* Directions
In the records below, find the line that contains "purple ellipse: moved" and the line that contains "purple triangle: rotated"; write out exactly those two lines and everything between them, without the pictures.

* Supplied material
= = = = =

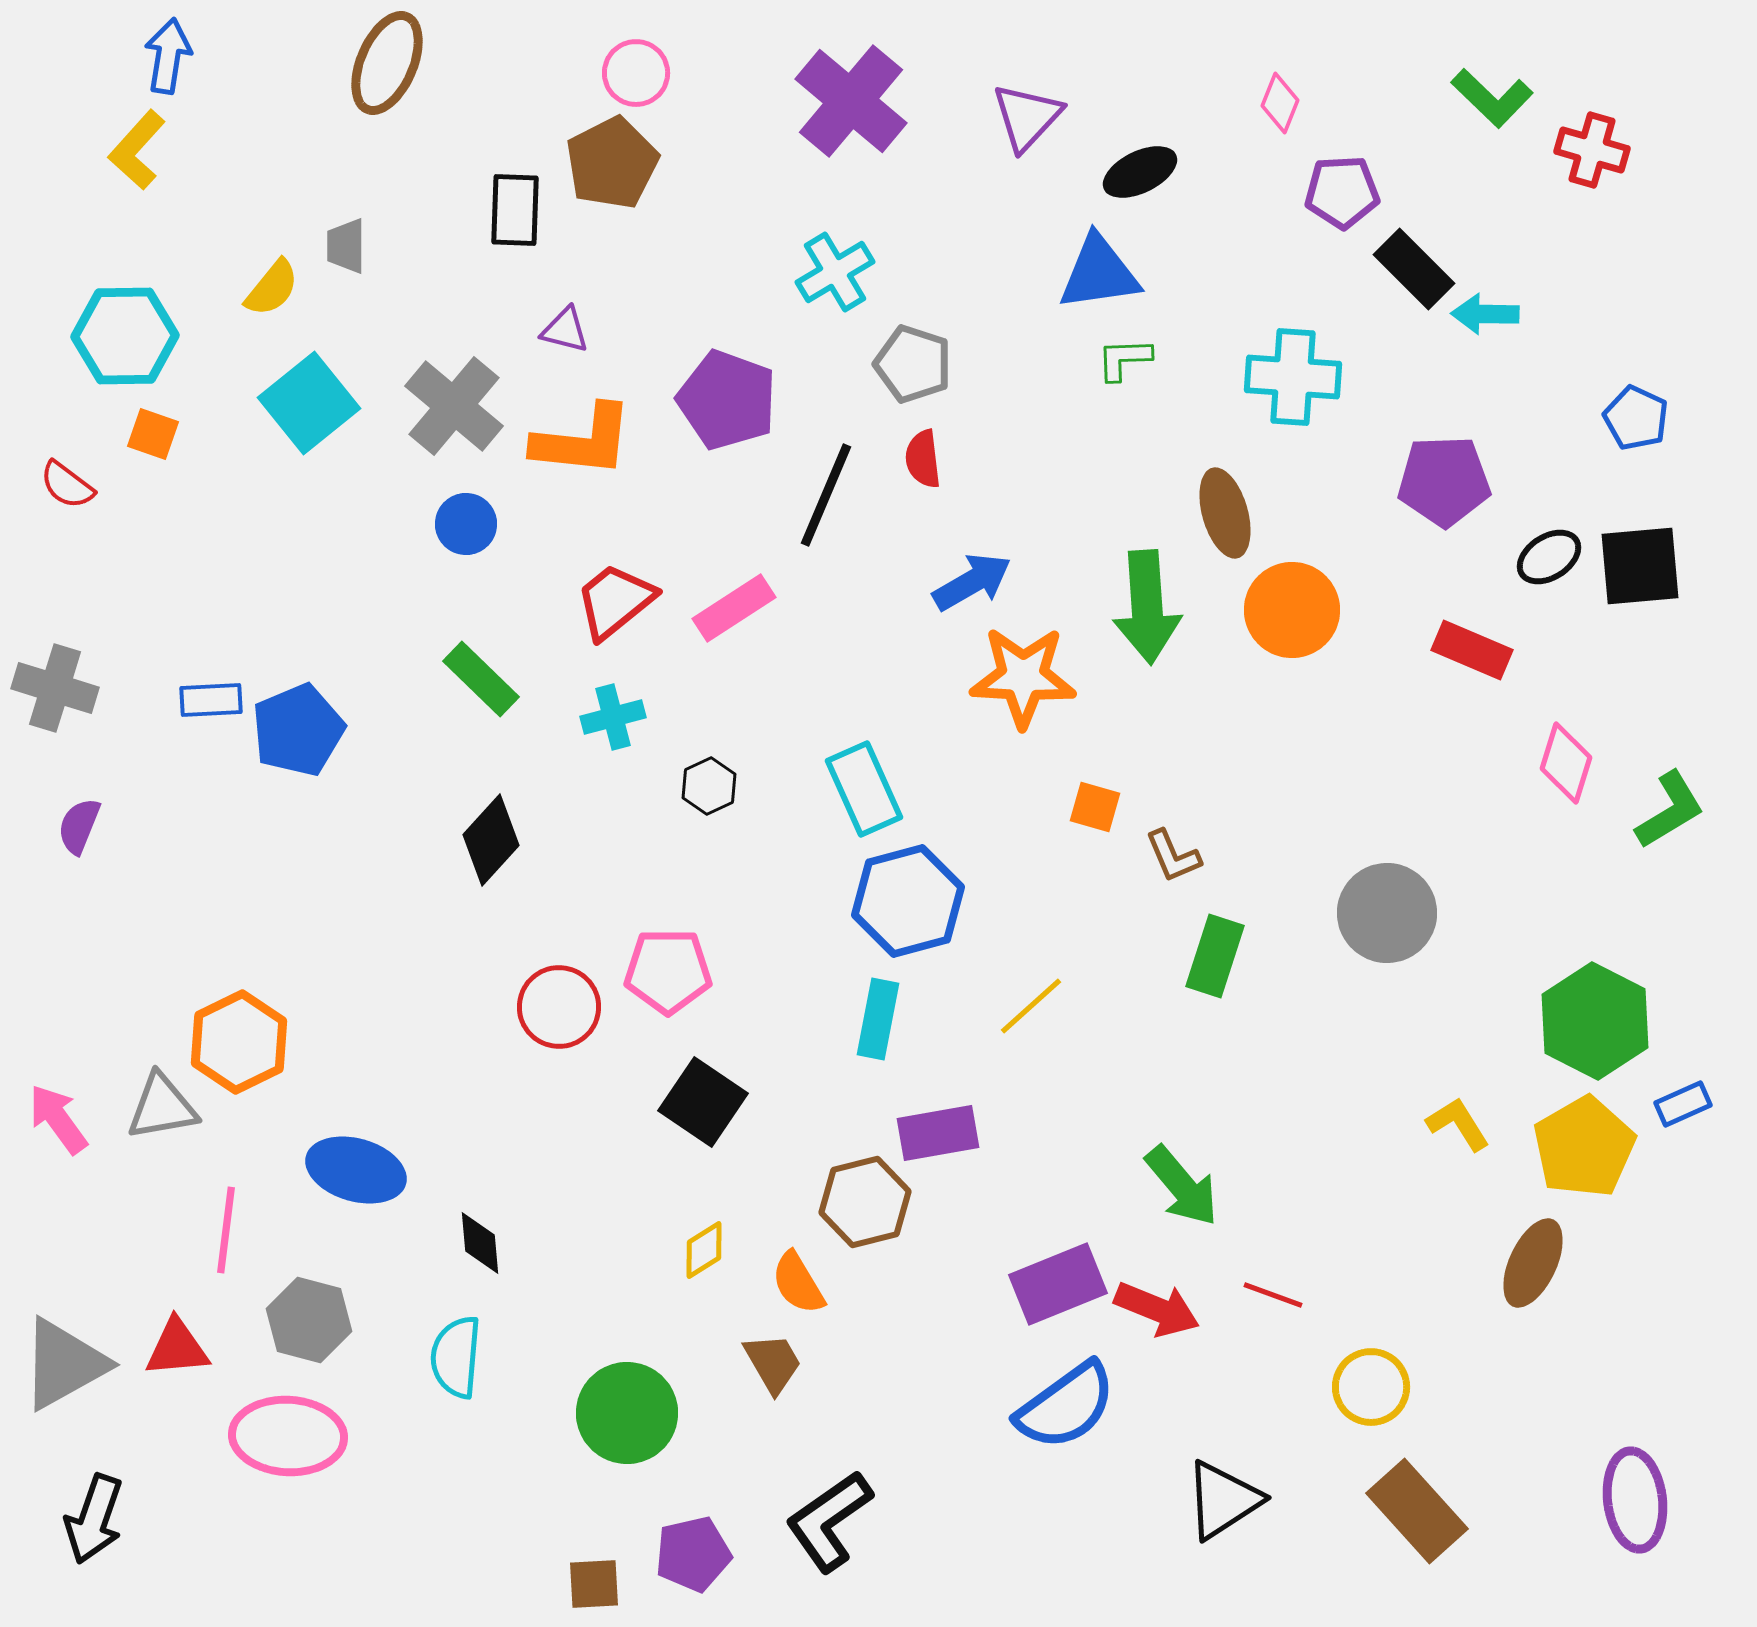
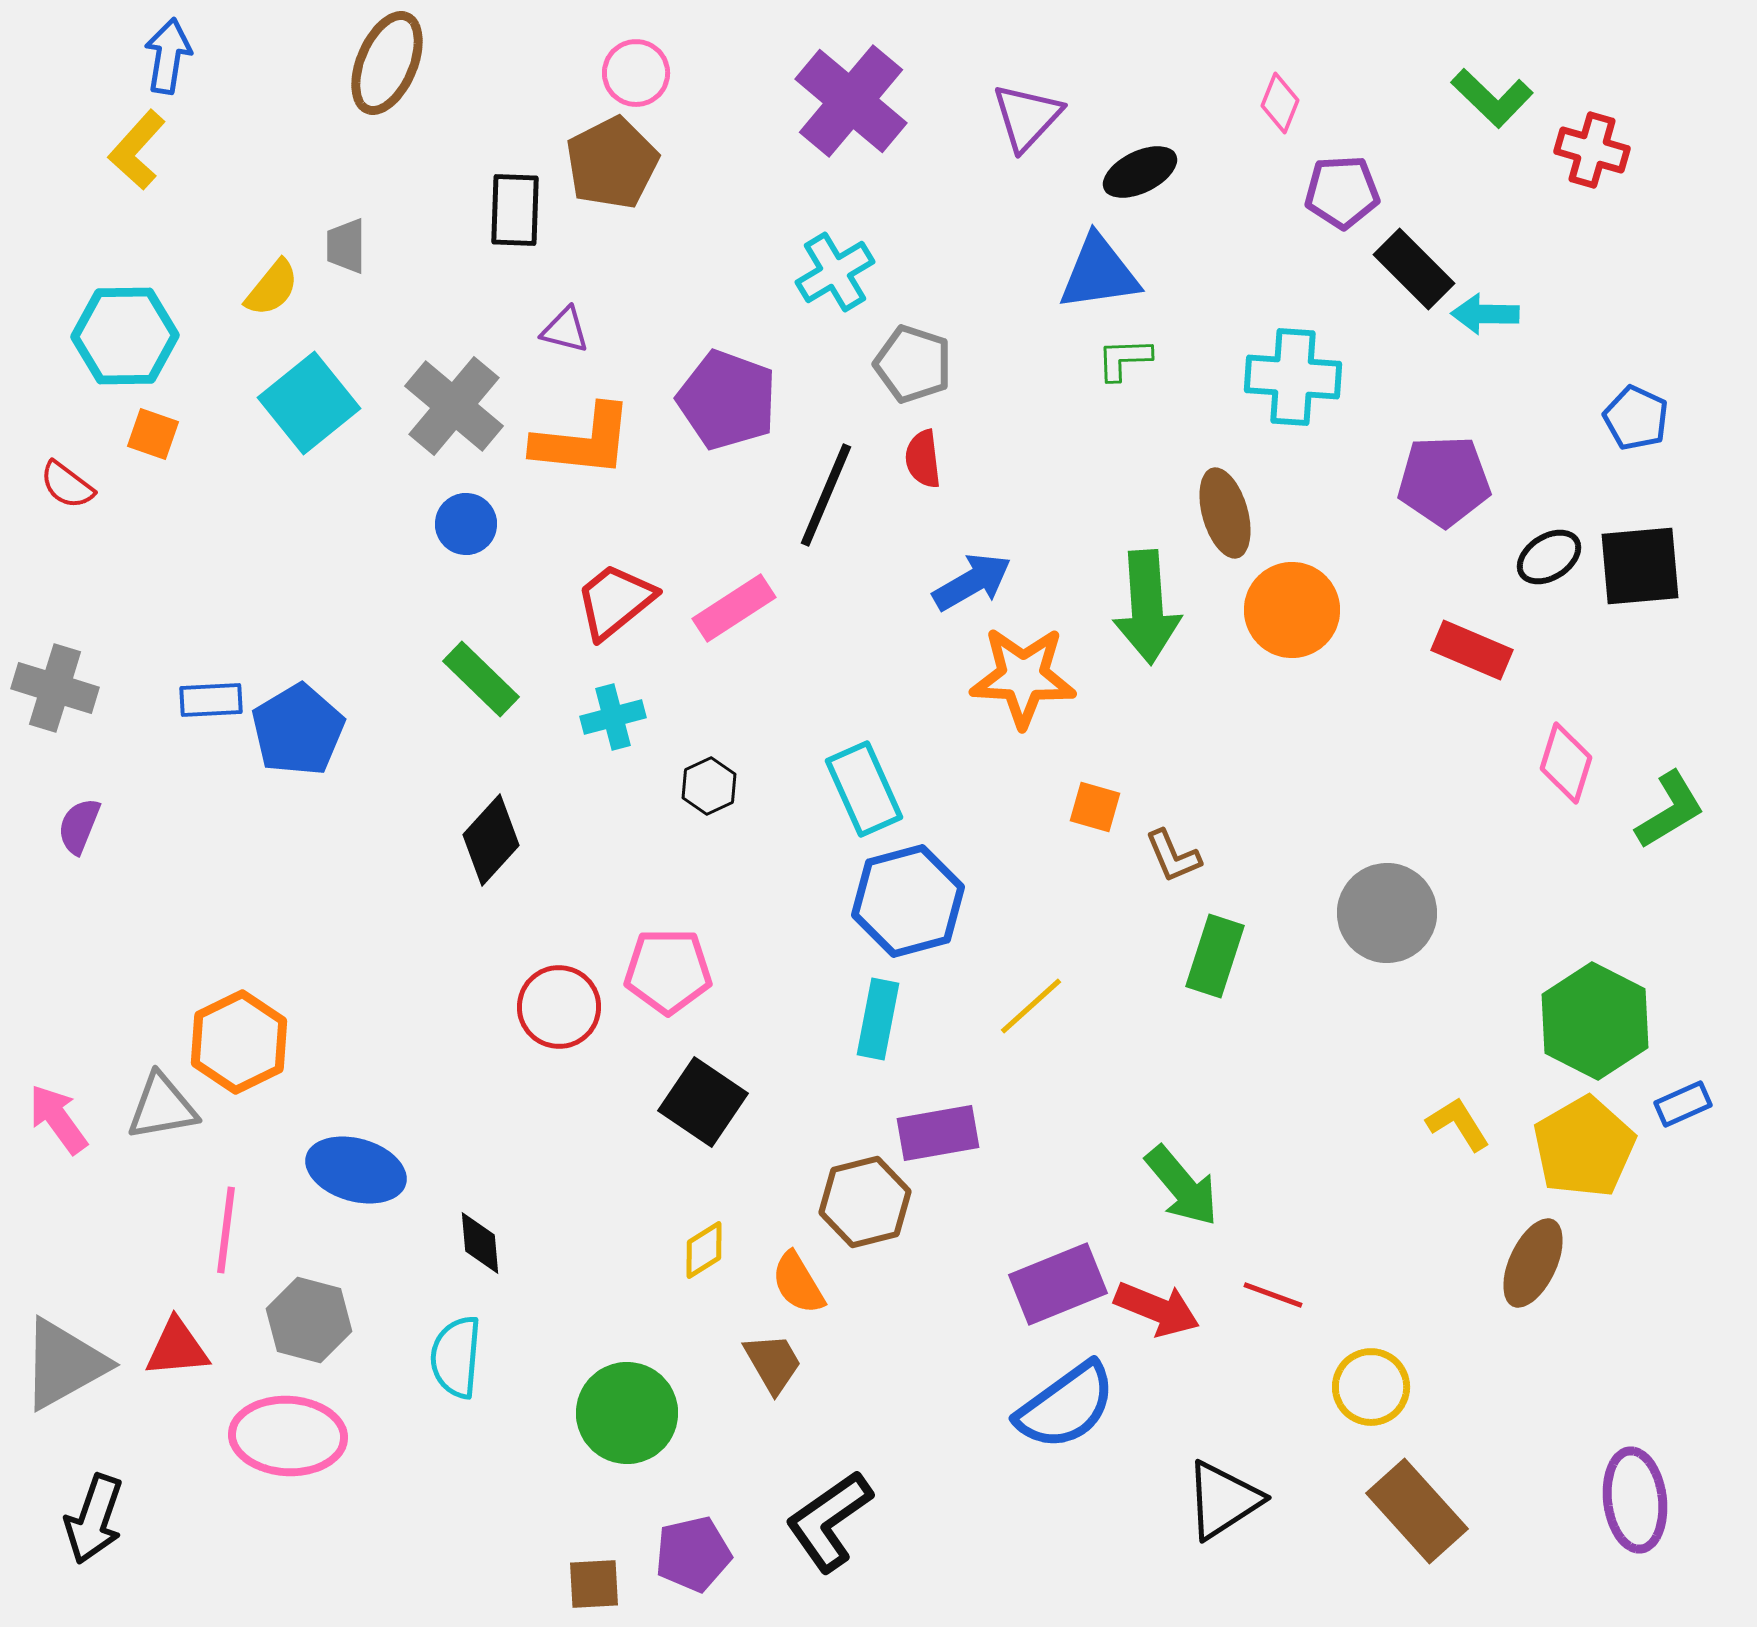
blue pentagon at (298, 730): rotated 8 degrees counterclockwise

= = = = =

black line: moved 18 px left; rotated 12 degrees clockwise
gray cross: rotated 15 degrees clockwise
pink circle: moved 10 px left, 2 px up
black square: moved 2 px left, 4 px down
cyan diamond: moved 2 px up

= = = = =

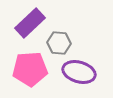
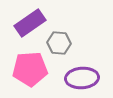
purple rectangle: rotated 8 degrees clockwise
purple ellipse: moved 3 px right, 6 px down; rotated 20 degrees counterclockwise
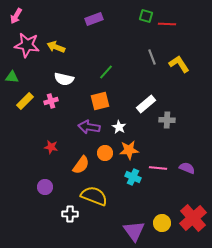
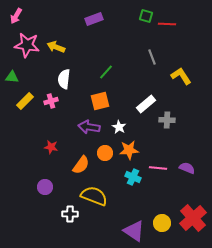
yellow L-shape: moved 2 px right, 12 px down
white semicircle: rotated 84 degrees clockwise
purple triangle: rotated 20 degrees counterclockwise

= = = = =

* Reply to the task
purple ellipse: moved 3 px right, 6 px down; rotated 20 degrees counterclockwise
yellow L-shape: moved 2 px right, 12 px down
white semicircle: rotated 84 degrees clockwise
purple triangle: rotated 20 degrees counterclockwise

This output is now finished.